> _Work required_
Search the material below for the word "Teller". Copy every line where it is found.

> _Information_
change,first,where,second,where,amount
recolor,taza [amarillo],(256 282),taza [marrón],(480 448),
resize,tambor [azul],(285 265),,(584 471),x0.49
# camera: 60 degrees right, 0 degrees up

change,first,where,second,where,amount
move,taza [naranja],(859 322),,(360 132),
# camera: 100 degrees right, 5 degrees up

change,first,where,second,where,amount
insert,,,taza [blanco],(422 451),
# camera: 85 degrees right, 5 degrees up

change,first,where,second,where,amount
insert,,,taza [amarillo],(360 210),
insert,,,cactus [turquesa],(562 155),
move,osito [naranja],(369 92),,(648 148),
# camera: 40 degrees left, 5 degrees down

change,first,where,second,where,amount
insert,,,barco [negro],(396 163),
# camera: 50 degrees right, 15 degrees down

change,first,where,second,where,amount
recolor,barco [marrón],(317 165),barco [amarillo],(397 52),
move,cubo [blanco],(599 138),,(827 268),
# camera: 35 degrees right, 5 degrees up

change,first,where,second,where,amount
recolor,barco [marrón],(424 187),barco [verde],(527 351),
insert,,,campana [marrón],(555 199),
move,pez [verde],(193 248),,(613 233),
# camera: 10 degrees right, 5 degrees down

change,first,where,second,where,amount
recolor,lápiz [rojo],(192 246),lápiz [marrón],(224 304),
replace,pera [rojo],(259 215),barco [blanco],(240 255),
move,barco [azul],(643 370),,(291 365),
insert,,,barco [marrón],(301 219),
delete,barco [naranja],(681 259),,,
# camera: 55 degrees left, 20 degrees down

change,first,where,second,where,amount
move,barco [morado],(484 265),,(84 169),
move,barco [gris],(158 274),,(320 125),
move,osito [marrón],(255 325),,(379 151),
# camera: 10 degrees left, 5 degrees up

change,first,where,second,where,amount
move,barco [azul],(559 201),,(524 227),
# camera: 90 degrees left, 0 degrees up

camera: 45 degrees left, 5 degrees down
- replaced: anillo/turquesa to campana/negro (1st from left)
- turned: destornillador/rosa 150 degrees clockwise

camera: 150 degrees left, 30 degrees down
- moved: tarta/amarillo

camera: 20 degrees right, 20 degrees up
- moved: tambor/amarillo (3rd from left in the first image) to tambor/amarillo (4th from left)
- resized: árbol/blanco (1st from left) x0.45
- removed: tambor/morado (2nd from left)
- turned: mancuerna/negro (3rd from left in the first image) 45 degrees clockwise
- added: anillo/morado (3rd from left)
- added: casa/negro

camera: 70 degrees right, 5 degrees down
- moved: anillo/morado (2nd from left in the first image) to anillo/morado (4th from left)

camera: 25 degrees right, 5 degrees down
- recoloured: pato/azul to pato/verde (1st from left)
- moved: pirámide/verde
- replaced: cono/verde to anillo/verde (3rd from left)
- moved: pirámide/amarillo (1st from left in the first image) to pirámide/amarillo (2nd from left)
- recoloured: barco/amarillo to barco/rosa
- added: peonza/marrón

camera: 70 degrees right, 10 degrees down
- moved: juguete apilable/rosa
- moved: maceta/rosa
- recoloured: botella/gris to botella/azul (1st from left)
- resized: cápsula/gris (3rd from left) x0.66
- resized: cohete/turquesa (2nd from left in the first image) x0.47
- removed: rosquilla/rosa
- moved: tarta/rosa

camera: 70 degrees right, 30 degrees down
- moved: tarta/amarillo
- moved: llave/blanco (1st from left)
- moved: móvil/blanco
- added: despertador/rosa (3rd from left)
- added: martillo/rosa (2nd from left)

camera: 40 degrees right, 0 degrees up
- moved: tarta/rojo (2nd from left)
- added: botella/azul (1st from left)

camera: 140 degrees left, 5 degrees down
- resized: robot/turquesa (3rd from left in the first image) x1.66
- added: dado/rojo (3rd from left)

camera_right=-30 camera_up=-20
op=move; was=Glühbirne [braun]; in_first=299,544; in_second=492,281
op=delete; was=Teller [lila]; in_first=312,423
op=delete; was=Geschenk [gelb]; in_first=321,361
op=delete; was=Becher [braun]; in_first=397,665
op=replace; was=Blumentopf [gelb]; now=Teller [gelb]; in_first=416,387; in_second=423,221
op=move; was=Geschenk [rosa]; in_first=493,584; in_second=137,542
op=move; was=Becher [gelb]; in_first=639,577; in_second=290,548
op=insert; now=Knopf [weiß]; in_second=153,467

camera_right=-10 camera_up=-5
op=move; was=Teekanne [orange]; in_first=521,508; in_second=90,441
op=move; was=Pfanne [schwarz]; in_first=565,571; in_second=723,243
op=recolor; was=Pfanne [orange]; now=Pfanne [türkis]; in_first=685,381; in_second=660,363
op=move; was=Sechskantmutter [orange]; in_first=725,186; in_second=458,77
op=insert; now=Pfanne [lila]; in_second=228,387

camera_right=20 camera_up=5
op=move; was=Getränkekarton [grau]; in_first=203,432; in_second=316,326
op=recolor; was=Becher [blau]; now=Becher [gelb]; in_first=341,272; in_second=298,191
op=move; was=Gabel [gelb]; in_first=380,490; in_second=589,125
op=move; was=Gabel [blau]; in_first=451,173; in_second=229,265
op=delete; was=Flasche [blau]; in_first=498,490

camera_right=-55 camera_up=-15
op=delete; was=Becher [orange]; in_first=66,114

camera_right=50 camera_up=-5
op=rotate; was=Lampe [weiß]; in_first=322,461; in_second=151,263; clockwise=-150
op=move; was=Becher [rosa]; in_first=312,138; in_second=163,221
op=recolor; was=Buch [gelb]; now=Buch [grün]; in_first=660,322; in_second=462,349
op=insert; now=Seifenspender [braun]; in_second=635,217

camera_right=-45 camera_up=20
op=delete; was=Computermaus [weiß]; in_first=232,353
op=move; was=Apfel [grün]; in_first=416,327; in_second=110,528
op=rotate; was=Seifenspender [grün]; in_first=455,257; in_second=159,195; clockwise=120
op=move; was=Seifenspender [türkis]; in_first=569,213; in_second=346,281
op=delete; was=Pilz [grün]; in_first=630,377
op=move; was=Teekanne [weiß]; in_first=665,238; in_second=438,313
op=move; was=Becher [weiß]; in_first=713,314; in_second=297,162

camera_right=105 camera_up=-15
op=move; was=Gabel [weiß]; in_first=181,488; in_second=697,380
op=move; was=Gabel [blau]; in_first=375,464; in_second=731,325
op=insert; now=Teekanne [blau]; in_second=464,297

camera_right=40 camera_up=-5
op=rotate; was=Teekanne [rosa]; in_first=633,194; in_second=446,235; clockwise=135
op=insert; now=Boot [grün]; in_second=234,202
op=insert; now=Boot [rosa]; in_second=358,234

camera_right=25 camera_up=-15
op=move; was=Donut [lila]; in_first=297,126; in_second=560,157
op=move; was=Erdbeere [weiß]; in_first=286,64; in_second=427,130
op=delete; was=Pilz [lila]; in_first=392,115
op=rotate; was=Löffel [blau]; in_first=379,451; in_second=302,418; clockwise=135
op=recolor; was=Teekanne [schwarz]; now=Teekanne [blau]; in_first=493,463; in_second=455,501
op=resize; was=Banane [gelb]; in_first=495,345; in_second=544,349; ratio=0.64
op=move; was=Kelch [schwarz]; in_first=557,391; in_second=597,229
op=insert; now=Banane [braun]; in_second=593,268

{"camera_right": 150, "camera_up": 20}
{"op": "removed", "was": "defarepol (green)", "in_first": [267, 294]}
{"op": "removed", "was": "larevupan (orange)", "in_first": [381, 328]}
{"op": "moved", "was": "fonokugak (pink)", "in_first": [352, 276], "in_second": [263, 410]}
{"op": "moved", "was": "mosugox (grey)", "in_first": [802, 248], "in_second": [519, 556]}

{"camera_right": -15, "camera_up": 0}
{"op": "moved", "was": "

> _Task answer_
op=delete; was=Teller [lila]; in_first=312,423
op=replace; was=Blumentopf [gelb]; now=Teller [gelb]; in_first=416,387; in_second=423,221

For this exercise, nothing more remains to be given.